• **About this task**
Will you output all of the data below exactly, omitting the images?

[Material provided — start]

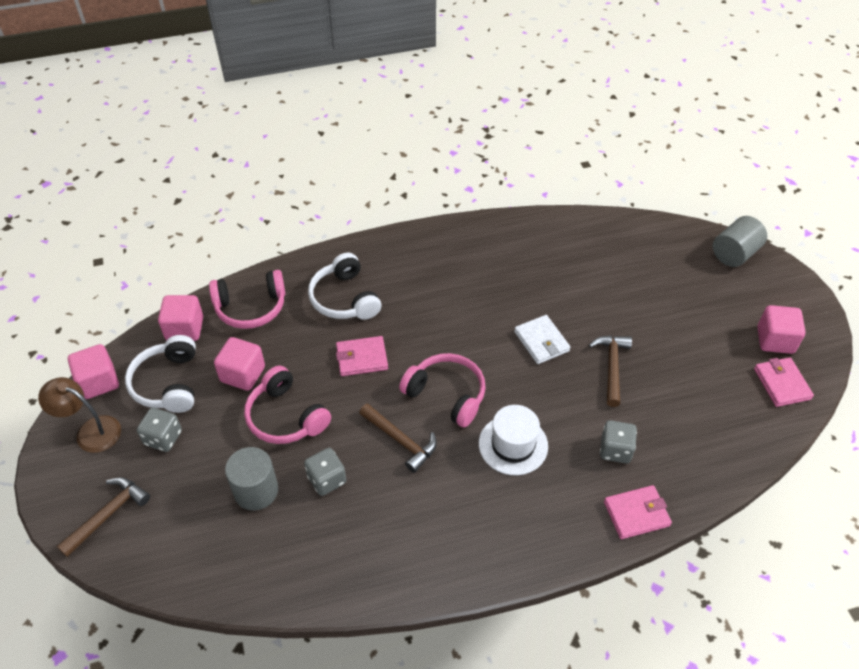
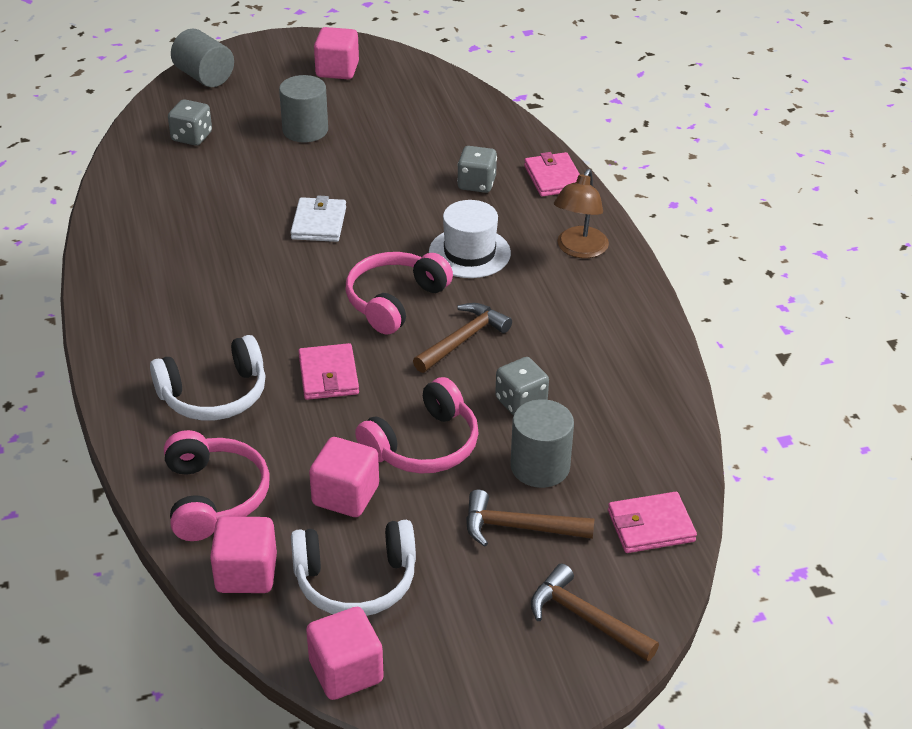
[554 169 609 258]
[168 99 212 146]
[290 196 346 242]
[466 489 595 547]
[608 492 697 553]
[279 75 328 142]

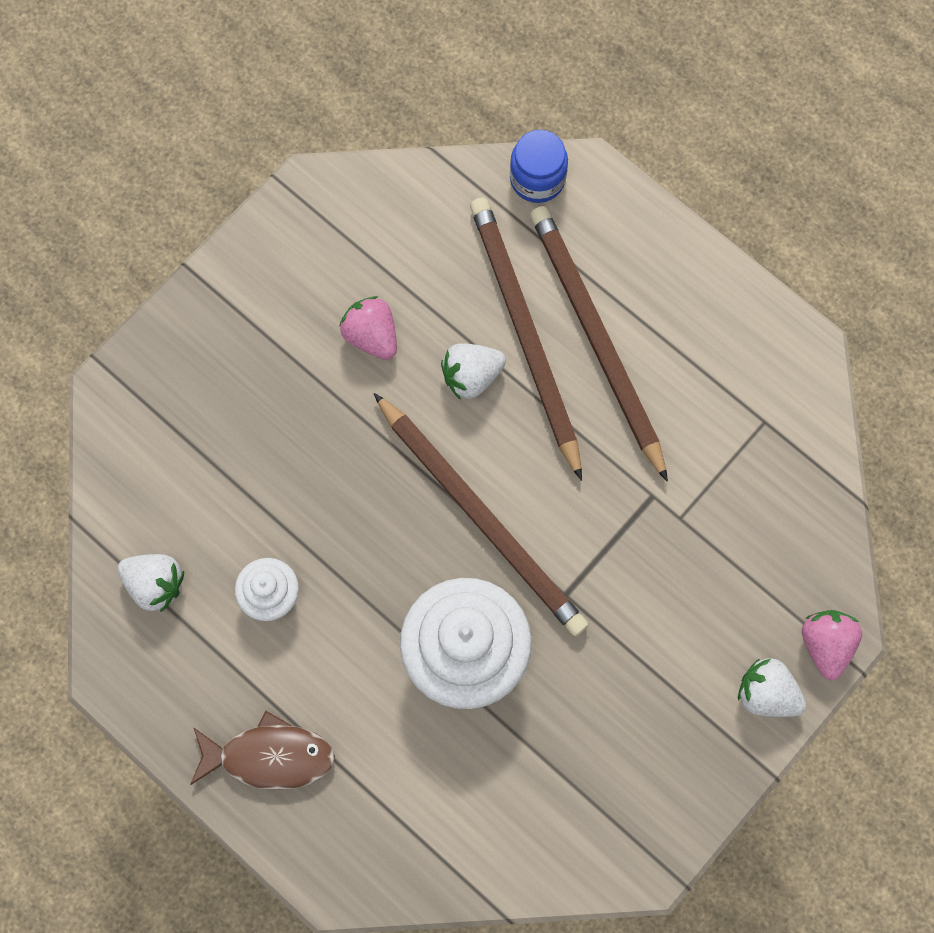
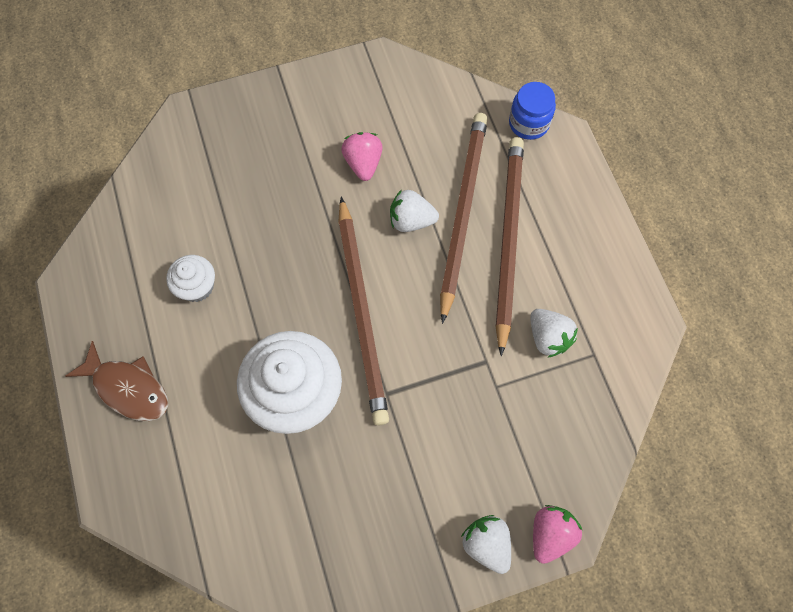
[530 309 578 358]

[Material provided — finish]

• **Your solution**
[554 169 609 258]
[168 99 212 146]
[290 196 346 242]
[466 489 595 547]
[608 492 697 553]
[279 75 328 142]

[530 309 578 358]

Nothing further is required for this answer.